* _EXERCISE DIRECTIONS_
Would you give all of the records again, exactly as they read?

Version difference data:
──────────
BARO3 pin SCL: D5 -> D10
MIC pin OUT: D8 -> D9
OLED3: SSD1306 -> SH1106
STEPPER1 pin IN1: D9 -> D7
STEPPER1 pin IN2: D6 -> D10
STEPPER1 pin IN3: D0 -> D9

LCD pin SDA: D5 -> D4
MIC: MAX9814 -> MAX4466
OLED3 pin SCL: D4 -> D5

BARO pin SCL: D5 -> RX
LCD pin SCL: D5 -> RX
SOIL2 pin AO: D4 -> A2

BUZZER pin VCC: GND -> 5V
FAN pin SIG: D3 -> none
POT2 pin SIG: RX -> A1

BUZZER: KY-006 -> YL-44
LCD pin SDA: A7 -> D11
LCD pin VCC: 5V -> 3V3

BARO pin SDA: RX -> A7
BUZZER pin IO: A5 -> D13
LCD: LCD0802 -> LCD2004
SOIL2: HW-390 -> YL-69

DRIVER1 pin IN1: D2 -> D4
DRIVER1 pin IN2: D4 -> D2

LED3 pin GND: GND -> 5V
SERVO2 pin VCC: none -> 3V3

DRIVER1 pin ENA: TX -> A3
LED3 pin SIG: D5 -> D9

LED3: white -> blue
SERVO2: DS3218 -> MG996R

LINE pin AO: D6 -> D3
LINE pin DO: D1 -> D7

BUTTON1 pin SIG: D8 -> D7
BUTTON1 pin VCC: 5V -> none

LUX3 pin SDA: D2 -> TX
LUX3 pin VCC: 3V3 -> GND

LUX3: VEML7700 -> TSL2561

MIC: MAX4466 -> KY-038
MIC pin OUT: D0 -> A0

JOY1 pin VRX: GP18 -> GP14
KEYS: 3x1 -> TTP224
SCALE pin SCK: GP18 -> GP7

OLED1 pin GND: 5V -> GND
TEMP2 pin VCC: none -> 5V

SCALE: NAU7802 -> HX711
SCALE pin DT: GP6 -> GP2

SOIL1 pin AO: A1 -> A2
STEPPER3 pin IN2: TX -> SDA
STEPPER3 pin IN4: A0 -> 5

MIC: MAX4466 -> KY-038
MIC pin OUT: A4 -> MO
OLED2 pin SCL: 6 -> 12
──────────
* _TASK RESULT_
BARO3 pin SCL: D5 -> D10
MIC pin OUT: D8 -> D9
OLED3: SSD1306 -> SH1106
STEPPER1 pin IN1: D9 -> D7
STEPPER1 pin IN2: D6 -> D10
STEPPER1 pin IN3: D0 -> D9

LCD pin SDA: D5 -> D4
MIC: MAX9814 -> MAX4466
OLED3 pin SCL: D4 -> D5

BARO pin SCL: D5 -> RX
LCD pin SCL: D5 -> RX
SOIL2 pin AO: D4 -> A2

BUZZER pin VCC: GND -> 5V
FAN pin SIG: D3 -> none
POT2 pin SIG: RX -> A1

BUZZER: KY-006 -> YL-44
LCD pin SDA: A7 -> D11
LCD pin VCC: 5V -> 3V3

BARO pin SDA: RX -> A7
BUZZER pin IO: A5 -> D13
LCD: LCD0802 -> LCD2004
SOIL2: HW-390 -> YL-69

DRIVER1 pin IN1: D2 -> D4
DRIVER1 pin IN2: D4 -> D2

LED3 pin GND: GND -> 5V
SERVO2 pin VCC: none -> 3V3

DRIVER1 pin ENA: TX -> A3
LED3 pin SIG: D5 -> D9

LED3: white -> blue
SERVO2: DS3218 -> MG996R

LINE pin AO: D6 -> D3
LINE pin DO: D1 -> D7

BUTTON1 pin SIG: D8 -> D7
BUTTON1 pin VCC: 5V -> none

LUX3 pin SDA: D2 -> TX
LUX3 pin VCC: 3V3 -> GND

LUX3: VEML7700 -> TSL2561

MIC: MAX4466 -> KY-038
MIC pin OUT: D0 -> A0

JOY1 pin VRX: GP18 -> GP14
KEYS: 3x1 -> TTP224
SCALE pin SCK: GP18 -> GP7

OLED1 pin GND: 5V -> GND
TEMP2 pin VCC: none -> 5V

SCALE: NAU7802 -> HX711
SCALE pin DT: GP6 -> GP2

SOIL1 pin AO: A1 -> A2
STEPPER3 pin IN2: TX -> SDA
STEPPER3 pin IN4: A0 -> 5

MIC: MAX4466 -> KY-038
MIC pin OUT: A4 -> MO
OLED2 pin SCL: 6 -> 12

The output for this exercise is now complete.